Records for this exercise:
........
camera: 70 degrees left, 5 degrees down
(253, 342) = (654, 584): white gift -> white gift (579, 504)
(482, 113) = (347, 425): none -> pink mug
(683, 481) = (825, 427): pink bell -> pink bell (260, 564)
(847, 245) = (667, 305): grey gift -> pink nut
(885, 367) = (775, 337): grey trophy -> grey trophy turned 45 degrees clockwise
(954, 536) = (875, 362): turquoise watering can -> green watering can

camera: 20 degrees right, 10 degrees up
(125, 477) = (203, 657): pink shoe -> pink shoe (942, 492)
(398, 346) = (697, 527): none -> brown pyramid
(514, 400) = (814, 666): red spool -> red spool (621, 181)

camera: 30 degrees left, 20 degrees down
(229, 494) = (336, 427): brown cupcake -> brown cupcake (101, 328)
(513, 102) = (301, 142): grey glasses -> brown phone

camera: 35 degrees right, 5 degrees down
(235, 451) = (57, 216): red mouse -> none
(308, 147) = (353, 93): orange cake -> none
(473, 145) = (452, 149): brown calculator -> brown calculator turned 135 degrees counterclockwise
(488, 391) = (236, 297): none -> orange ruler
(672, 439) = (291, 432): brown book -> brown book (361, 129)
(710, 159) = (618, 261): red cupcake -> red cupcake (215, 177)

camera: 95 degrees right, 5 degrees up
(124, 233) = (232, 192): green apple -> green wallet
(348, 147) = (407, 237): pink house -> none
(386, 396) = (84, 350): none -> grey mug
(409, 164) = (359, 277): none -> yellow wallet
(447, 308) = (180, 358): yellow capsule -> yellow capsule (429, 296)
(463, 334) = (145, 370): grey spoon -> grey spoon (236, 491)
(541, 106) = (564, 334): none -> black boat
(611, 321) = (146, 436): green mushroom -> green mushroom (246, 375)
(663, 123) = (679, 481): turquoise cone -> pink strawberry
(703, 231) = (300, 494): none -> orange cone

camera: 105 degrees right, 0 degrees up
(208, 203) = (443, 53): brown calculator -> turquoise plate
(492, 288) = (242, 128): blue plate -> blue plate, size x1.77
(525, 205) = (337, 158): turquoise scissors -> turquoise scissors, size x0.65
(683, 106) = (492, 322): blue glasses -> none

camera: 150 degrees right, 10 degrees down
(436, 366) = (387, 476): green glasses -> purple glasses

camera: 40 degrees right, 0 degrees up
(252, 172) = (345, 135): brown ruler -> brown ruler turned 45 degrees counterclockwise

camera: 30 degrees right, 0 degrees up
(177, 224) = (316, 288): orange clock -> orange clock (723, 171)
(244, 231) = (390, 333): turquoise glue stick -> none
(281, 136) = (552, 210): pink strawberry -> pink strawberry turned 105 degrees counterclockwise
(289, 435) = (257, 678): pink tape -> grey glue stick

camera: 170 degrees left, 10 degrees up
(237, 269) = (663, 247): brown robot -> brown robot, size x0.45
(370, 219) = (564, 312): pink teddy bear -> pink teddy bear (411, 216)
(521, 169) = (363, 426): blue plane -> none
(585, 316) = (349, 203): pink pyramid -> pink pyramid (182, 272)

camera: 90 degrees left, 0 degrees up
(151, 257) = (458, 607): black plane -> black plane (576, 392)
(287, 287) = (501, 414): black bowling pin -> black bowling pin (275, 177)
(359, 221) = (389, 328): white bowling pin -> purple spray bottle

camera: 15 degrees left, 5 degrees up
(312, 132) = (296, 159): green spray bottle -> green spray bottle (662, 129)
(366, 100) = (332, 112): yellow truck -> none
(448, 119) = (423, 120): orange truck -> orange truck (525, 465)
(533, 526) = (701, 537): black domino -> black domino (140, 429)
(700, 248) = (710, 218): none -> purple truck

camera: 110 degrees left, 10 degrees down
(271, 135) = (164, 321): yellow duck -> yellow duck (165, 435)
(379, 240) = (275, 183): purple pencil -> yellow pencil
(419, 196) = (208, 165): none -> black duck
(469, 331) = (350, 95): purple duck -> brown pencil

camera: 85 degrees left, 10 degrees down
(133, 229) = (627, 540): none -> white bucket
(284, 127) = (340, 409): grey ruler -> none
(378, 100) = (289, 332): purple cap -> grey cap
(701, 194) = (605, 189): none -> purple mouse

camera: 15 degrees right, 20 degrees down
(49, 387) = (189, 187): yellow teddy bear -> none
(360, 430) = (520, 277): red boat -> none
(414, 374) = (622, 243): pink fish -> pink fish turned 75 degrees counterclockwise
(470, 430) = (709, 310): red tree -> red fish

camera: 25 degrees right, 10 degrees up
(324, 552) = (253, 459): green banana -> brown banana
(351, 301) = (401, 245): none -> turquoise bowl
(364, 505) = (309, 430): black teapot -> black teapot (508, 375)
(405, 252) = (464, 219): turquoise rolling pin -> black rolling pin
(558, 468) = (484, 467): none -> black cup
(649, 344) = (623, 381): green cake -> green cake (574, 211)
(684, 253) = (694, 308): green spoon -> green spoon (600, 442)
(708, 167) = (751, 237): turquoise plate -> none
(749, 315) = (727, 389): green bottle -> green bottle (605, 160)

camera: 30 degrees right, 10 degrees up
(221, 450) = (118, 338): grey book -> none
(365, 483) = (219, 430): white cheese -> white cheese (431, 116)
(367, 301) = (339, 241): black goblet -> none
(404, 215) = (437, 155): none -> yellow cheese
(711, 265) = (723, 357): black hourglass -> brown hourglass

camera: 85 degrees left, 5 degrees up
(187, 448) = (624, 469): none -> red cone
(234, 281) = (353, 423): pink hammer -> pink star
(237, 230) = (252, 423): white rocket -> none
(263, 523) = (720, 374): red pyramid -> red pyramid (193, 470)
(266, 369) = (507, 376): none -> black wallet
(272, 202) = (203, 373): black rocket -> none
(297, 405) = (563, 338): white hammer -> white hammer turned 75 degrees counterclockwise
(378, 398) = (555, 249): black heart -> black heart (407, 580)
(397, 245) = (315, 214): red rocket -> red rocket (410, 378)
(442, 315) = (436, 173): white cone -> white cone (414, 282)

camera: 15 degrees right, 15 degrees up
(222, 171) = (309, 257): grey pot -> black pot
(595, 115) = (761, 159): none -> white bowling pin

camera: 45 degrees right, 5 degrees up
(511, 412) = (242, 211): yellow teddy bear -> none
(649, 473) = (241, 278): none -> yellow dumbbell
........
Task objective: When you transcribe the records above, keep every line exactly the same.

Task solution:
camera: 70 degrees left, 5 degrees down
(253, 342) = (654, 584): white gift -> white gift (579, 504)
(482, 113) = (347, 425): none -> pink mug
(683, 481) = (825, 427): pink bell -> pink bell (260, 564)
(847, 245) = (667, 305): grey gift -> pink nut
(885, 367) = (775, 337): grey trophy -> grey trophy turned 45 degrees clockwise
(954, 536) = (875, 362): turquoise watering can -> green watering can

camera: 20 degrees right, 10 degrees up
(125, 477) = (203, 657): pink shoe -> pink shoe (942, 492)
(398, 346) = (697, 527): none -> brown pyramid
(514, 400) = (814, 666): red spool -> red spool (621, 181)

camera: 30 degrees left, 20 degrees down
(229, 494) = (336, 427): brown cupcake -> brown cupcake (101, 328)
(513, 102) = (301, 142): grey glasses -> brown phone

camera: 35 degrees right, 5 degrees down
(235, 451) = (57, 216): red mouse -> none
(308, 147) = (353, 93): orange cake -> none
(473, 145) = (452, 149): brown calculator -> brown calculator turned 135 degrees counterclockwise
(488, 391) = (236, 297): none -> orange ruler
(672, 439) = (291, 432): brown book -> brown book (361, 129)
(710, 159) = (618, 261): red cupcake -> red cupcake (215, 177)

camera: 95 degrees right, 5 degrees up
(124, 233) = (232, 192): green apple -> green wallet
(348, 147) = (407, 237): pink house -> none
(386, 396) = (84, 350): none -> grey mug
(409, 164) = (359, 277): none -> yellow wallet
(447, 308) = (180, 358): yellow capsule -> yellow capsule (429, 296)
(463, 334) = (145, 370): grey spoon -> grey spoon (236, 491)
(541, 106) = (564, 334): none -> black boat
(611, 321) = (146, 436): green mushroom -> green mushroom (246, 375)
(663, 123) = (679, 481): turquoise cone -> pink strawberry
(703, 231) = (300, 494): none -> orange cone

camera: 105 degrees right, 0 degrees up
(208, 203) = (443, 53): brown calculator -> turquoise plate
(492, 288) = (242, 128): blue plate -> blue plate, size x1.77
(525, 205) = (337, 158): turquoise scissors -> turquoise scissors, size x0.65
(683, 106) = (492, 322): blue glasses -> none

camera: 150 degrees right, 10 degrees down
(436, 366) = (387, 476): green glasses -> purple glasses

camera: 40 degrees right, 0 degrees up
(252, 172) = (345, 135): brown ruler -> brown ruler turned 45 degrees counterclockwise

camera: 30 degrees right, 0 degrees up
(177, 224) = (316, 288): orange clock -> orange clock (723, 171)
(244, 231) = (390, 333): turquoise glue stick -> none
(281, 136) = (552, 210): pink strawberry -> pink strawberry turned 105 degrees counterclockwise
(289, 435) = (257, 678): pink tape -> grey glue stick

camera: 170 degrees left, 10 degrees up
(237, 269) = (663, 247): brown robot -> brown robot, size x0.45
(370, 219) = (564, 312): pink teddy bear -> pink teddy bear (411, 216)
(521, 169) = (363, 426): blue plane -> none
(585, 316) = (349, 203): pink pyramid -> pink pyramid (182, 272)

camera: 90 degrees left, 0 degrees up
(151, 257) = (458, 607): black plane -> black plane (576, 392)
(287, 287) = (501, 414): black bowling pin -> black bowling pin (275, 177)
(359, 221) = (389, 328): white bowling pin -> purple spray bottle

camera: 15 degrees left, 5 degrees up
(312, 132) = (296, 159): green spray bottle -> green spray bottle (662, 129)
(366, 100) = (332, 112): yellow truck -> none
(448, 119) = (423, 120): orange truck -> orange truck (525, 465)
(533, 526) = (701, 537): black domino -> black domino (140, 429)
(700, 248) = (710, 218): none -> purple truck

camera: 110 degrees left, 10 degrees down
(271, 135) = (164, 321): yellow duck -> yellow duck (165, 435)
(379, 240) = (275, 183): purple pencil -> yellow pencil
(419, 196) = (208, 165): none -> black duck
(469, 331) = (350, 95): purple duck -> brown pencil

camera: 85 degrees left, 10 degrees down
(133, 229) = (627, 540): none -> white bucket
(284, 127) = (340, 409): grey ruler -> none
(378, 100) = (289, 332): purple cap -> grey cap
(701, 194) = (605, 189): none -> purple mouse

camera: 15 degrees right, 20 degrees down
(49, 387) = (189, 187): yellow teddy bear -> none
(360, 430) = (520, 277): red boat -> none
(414, 374) = (622, 243): pink fish -> pink fish turned 75 degrees counterclockwise
(470, 430) = (709, 310): red tree -> red fish

camera: 25 degrees right, 10 degrees up
(324, 552) = (253, 459): green banana -> brown banana
(351, 301) = (401, 245): none -> turquoise bowl
(364, 505) = (309, 430): black teapot -> black teapot (508, 375)
(405, 252) = (464, 219): turquoise rolling pin -> black rolling pin
(558, 468) = (484, 467): none -> black cup
(649, 344) = (623, 381): green cake -> green cake (574, 211)
(684, 253) = (694, 308): green spoon -> green spoon (600, 442)
(708, 167) = (751, 237): turquoise plate -> none
(749, 315) = (727, 389): green bottle -> green bottle (605, 160)

camera: 30 degrees right, 10 degrees up
(221, 450) = (118, 338): grey book -> none
(365, 483) = (219, 430): white cheese -> white cheese (431, 116)
(367, 301) = (339, 241): black goblet -> none
(404, 215) = (437, 155): none -> yellow cheese
(711, 265) = (723, 357): black hourglass -> brown hourglass

camera: 85 degrees left, 5 degrees up
(187, 448) = (624, 469): none -> red cone
(234, 281) = (353, 423): pink hammer -> pink star
(237, 230) = (252, 423): white rocket -> none
(263, 523) = (720, 374): red pyramid -> red pyramid (193, 470)
(266, 369) = (507, 376): none -> black wallet
(272, 202) = (203, 373): black rocket -> none
(297, 405) = (563, 338): white hammer -> white hammer turned 75 degrees counterclockwise
(378, 398) = (555, 249): black heart -> black heart (407, 580)
(397, 245) = (315, 214): red rocket -> red rocket (410, 378)
(442, 315) = (436, 173): white cone -> white cone (414, 282)

camera: 15 degrees right, 15 degrees up
(222, 171) = (309, 257): grey pot -> black pot
(595, 115) = (761, 159): none -> white bowling pin

camera: 45 degrees right, 5 degrees up
(511, 412) = (242, 211): yellow teddy bear -> none
(649, 473) = (241, 278): none -> yellow dumbbell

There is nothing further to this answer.